Coordinate-based change listings:

+++++

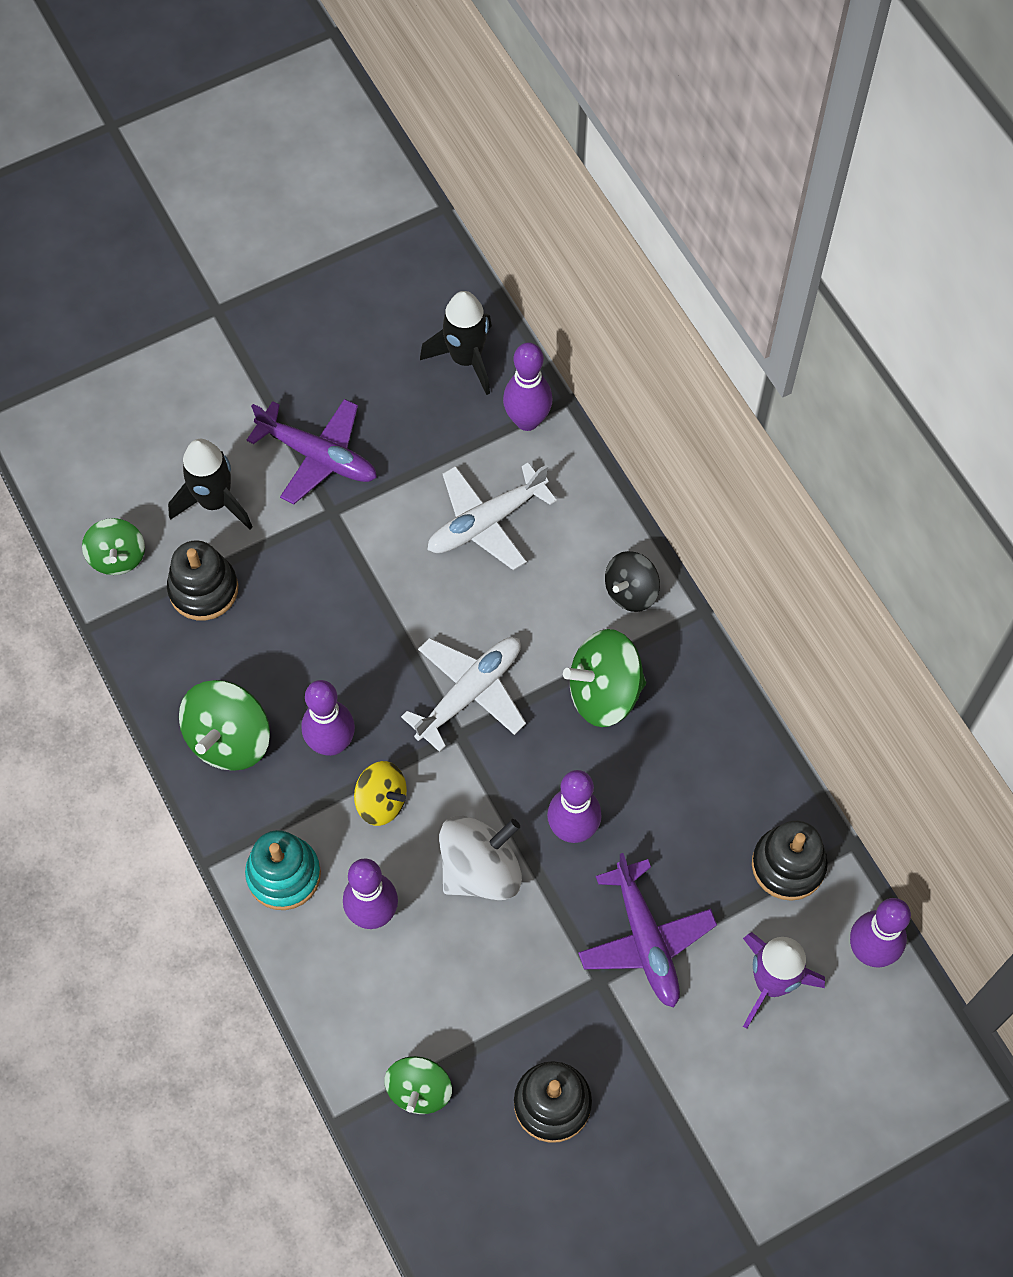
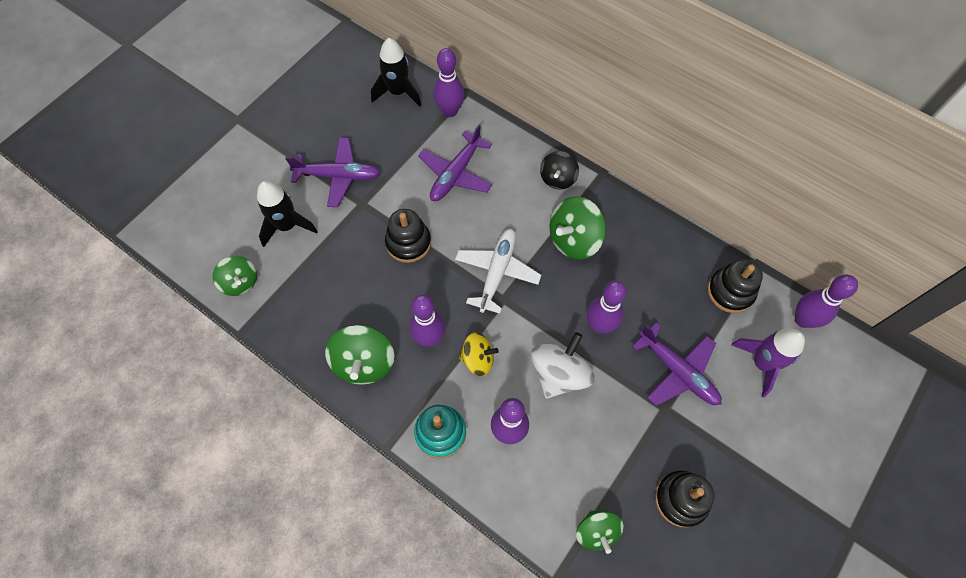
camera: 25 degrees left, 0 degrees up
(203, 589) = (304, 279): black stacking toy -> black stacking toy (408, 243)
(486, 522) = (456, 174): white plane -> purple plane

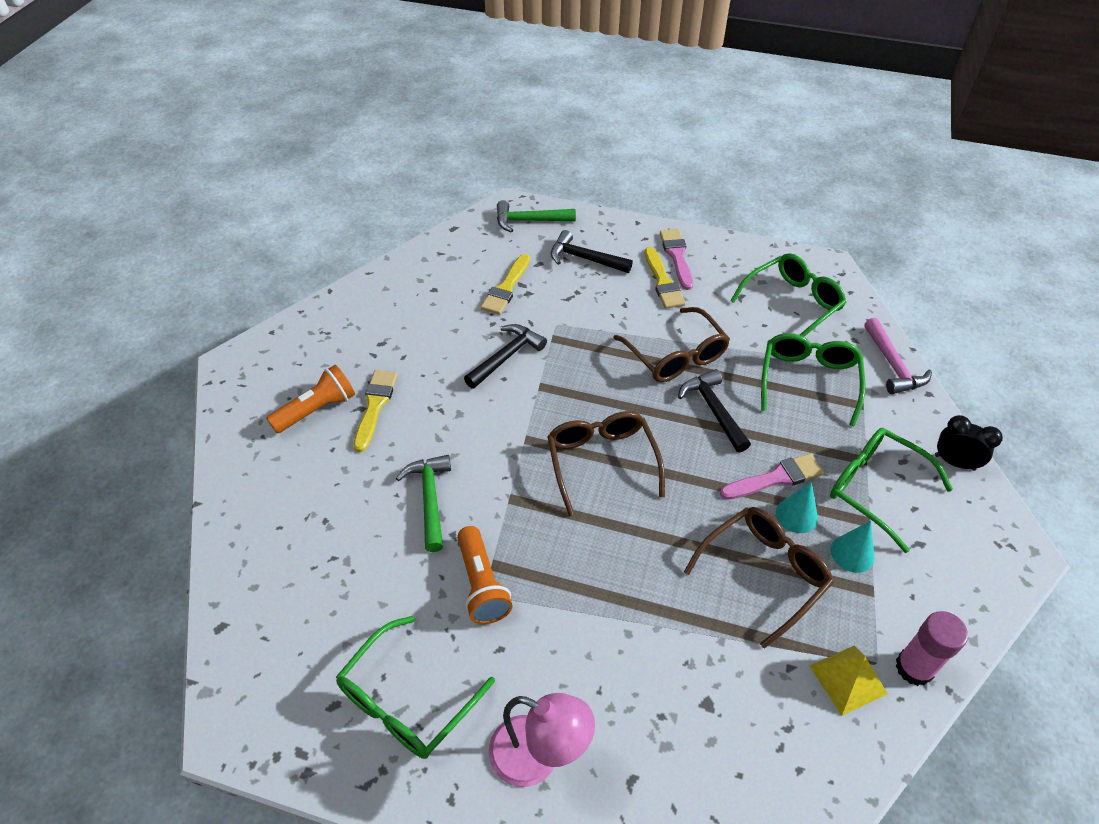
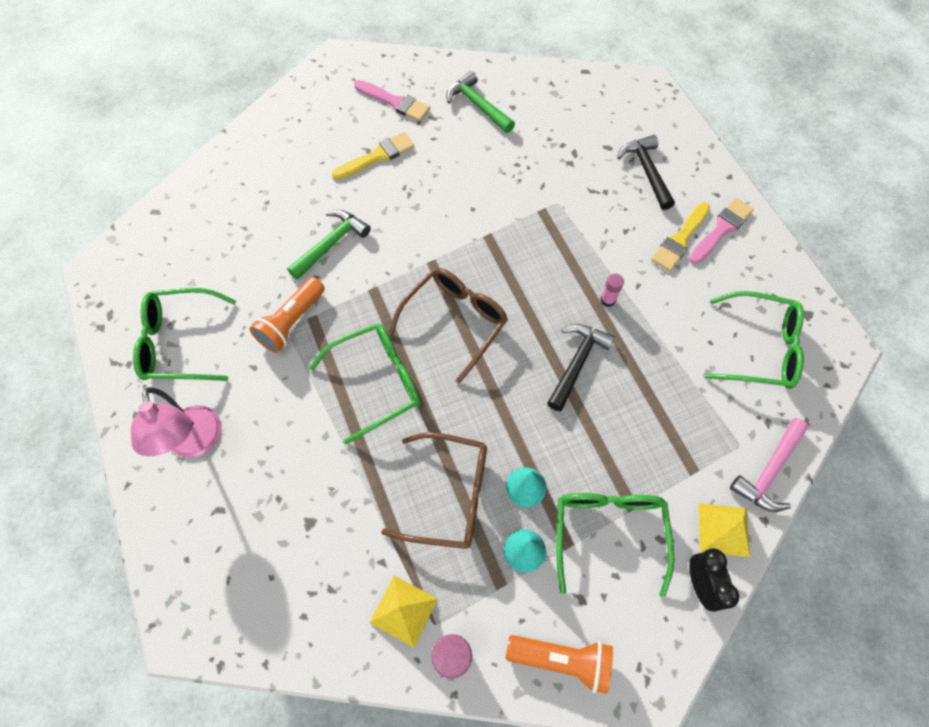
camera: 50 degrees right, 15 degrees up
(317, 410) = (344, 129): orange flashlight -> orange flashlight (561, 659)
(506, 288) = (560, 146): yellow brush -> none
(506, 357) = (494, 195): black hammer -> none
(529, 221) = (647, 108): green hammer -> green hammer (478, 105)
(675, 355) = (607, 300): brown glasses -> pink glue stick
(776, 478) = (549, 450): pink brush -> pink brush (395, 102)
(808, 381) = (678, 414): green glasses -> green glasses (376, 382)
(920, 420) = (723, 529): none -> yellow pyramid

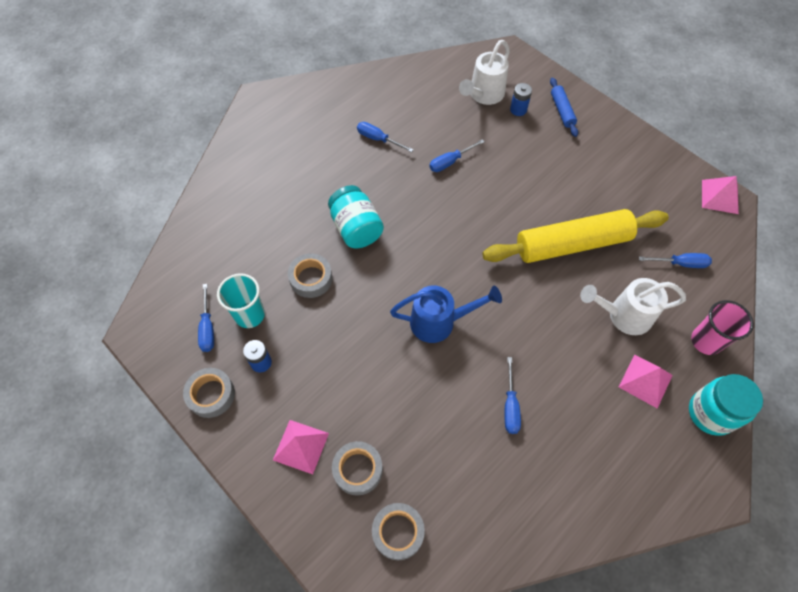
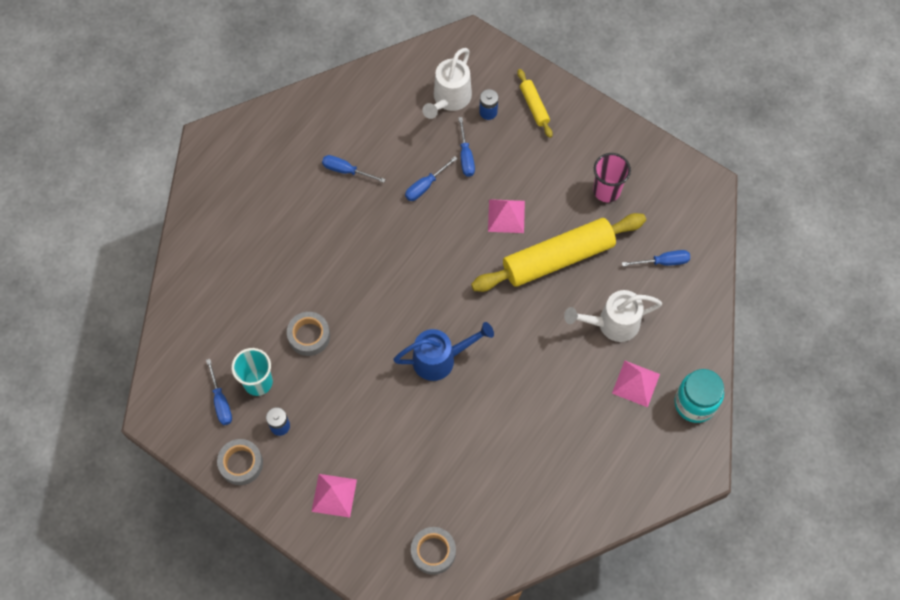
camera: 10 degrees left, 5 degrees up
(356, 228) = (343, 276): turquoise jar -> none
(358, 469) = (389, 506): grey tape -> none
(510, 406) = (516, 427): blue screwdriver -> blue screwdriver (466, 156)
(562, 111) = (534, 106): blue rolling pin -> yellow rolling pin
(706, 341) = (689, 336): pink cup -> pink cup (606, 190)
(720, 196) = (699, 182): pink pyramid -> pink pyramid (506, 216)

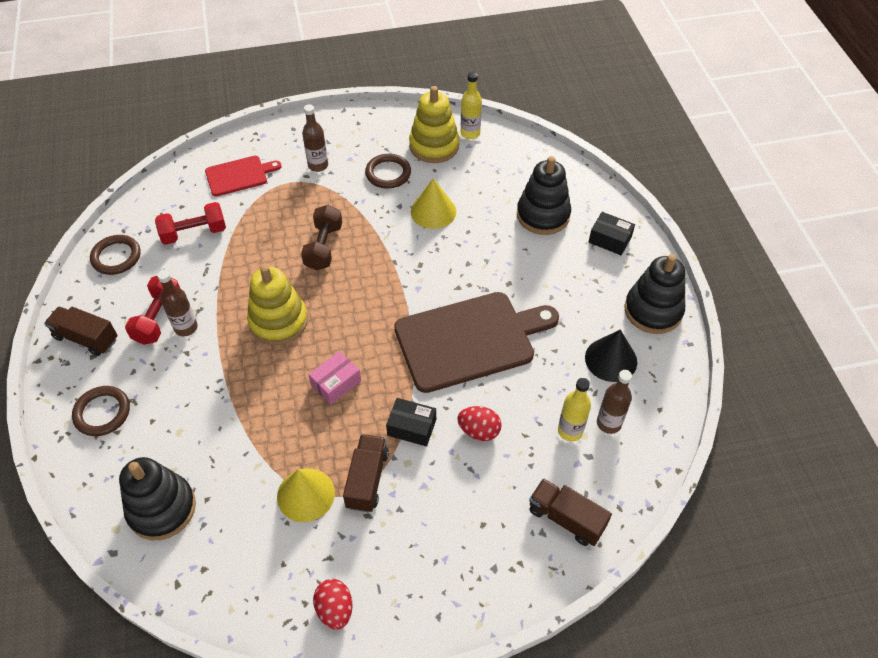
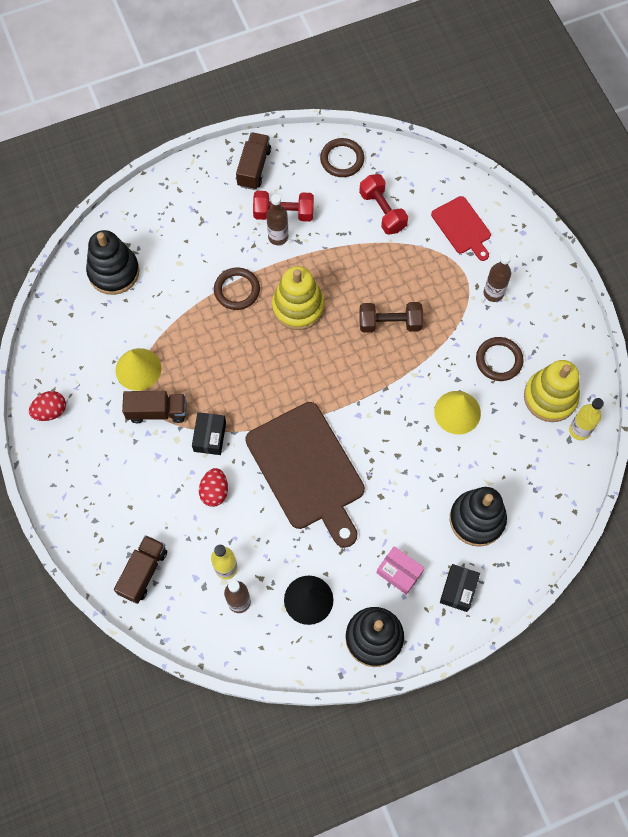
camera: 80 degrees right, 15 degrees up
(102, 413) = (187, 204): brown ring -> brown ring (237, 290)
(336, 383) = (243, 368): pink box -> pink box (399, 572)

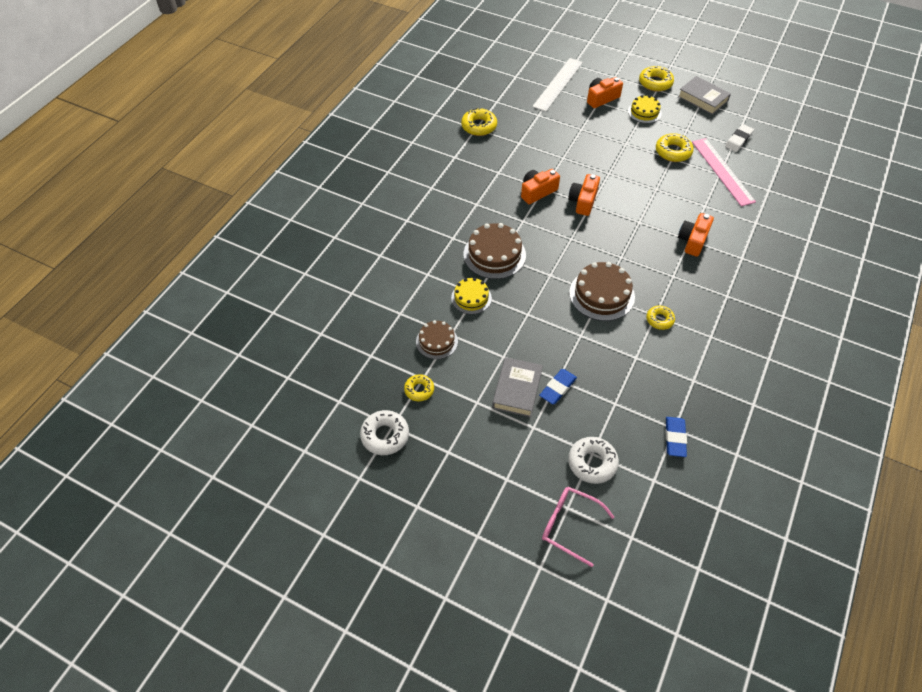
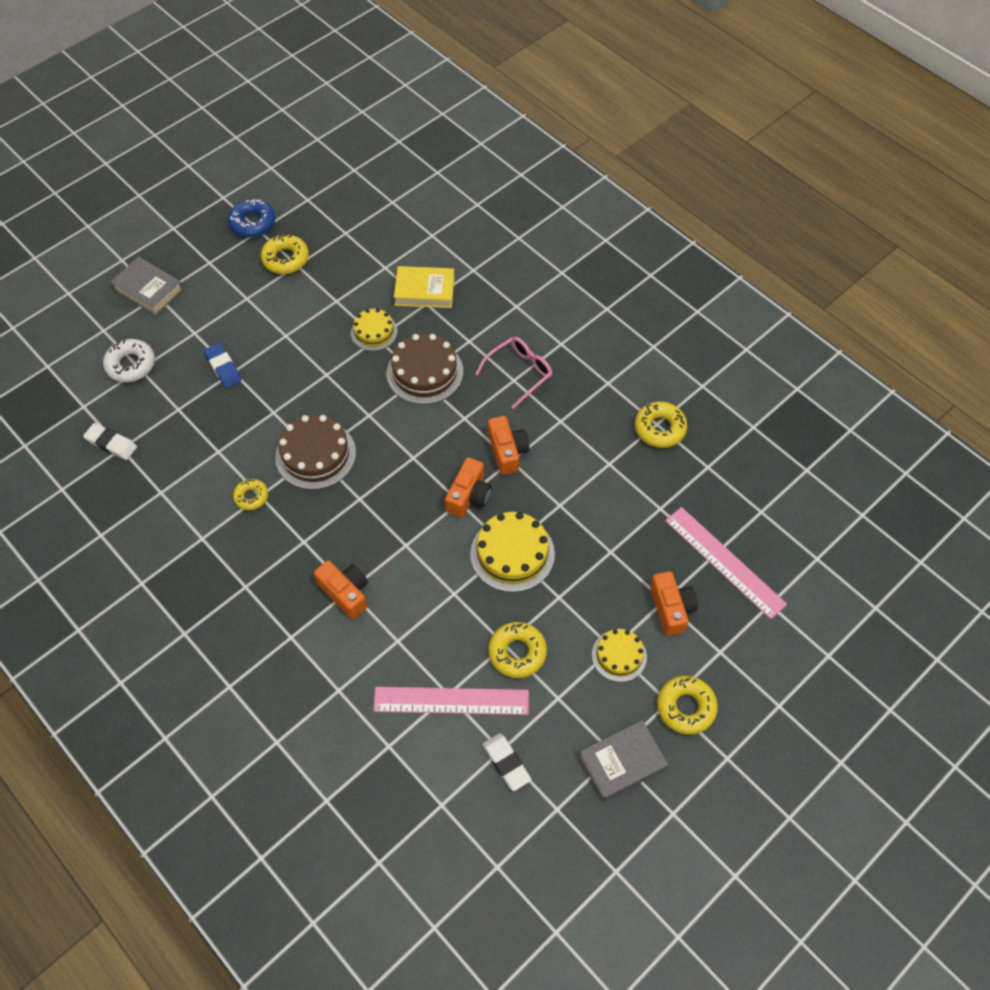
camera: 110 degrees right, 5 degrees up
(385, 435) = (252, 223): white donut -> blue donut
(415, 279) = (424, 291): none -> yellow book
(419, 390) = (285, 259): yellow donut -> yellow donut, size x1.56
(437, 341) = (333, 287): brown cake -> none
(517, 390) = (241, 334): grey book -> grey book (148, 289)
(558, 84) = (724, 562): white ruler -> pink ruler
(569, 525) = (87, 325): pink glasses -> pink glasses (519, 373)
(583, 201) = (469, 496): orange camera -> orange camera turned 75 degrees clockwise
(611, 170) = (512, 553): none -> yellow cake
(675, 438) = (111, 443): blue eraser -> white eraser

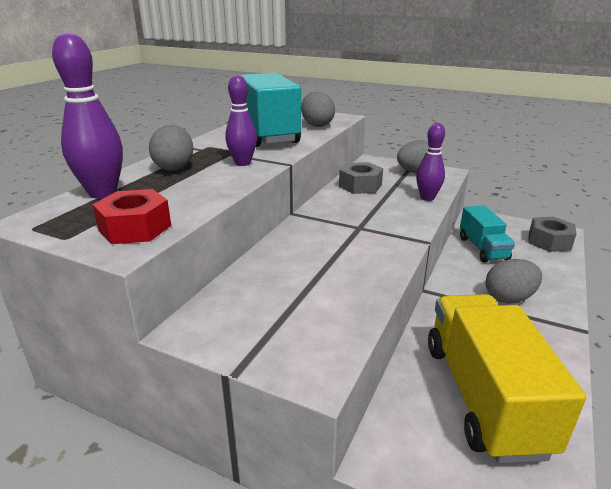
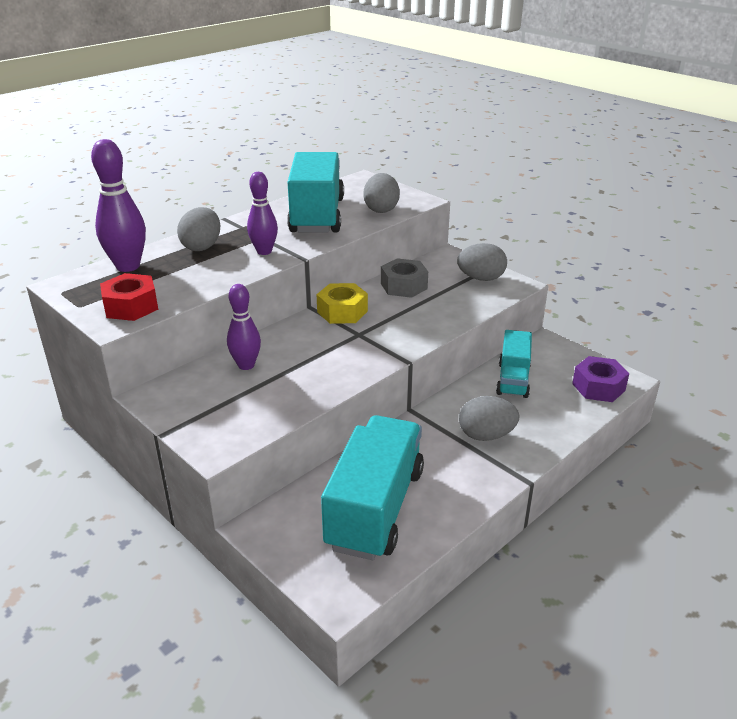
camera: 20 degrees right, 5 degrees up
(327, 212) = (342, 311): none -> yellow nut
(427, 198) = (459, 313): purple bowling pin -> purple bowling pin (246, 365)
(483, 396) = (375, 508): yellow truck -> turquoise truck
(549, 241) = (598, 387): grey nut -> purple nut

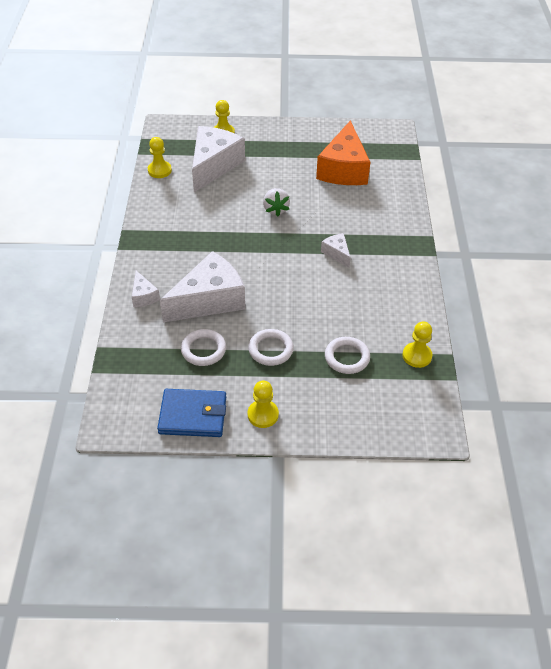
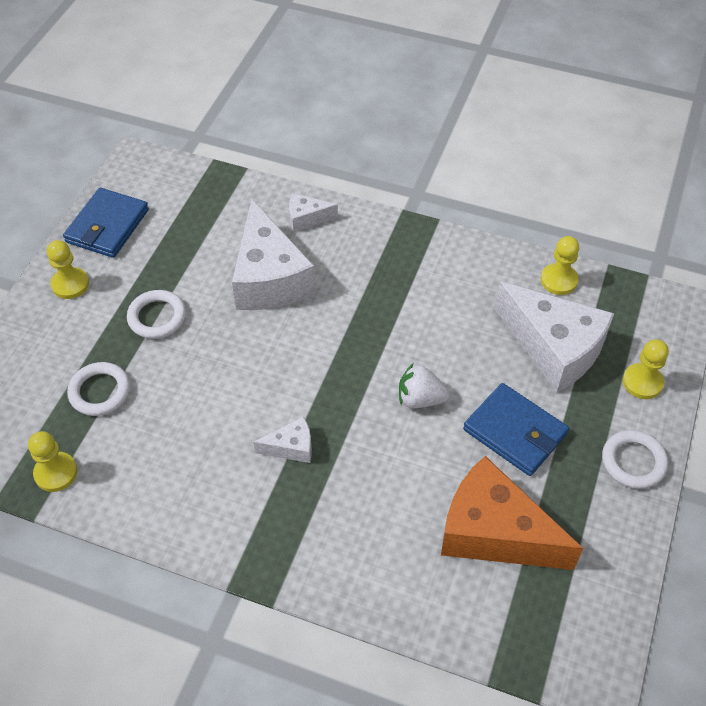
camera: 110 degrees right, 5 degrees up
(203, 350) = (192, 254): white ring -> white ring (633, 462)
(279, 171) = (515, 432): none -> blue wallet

+++++

# Work request
Task for the records above: copy every line in which the word "pink" occurs.

# Solved exercise
(675, 355) = (607, 300): brown glasses -> pink glue stick
(776, 478) = (549, 450): pink brush -> pink brush (395, 102)
(706, 341) = (689, 336): pink cup -> pink cup (606, 190)
(720, 196) = (699, 182): pink pyramid -> pink pyramid (506, 216)
(336, 383) = (243, 368): pink box -> pink box (399, 572)
(558, 84) = (724, 562): white ruler -> pink ruler
(569, 525) = (87, 325): pink glasses -> pink glasses (519, 373)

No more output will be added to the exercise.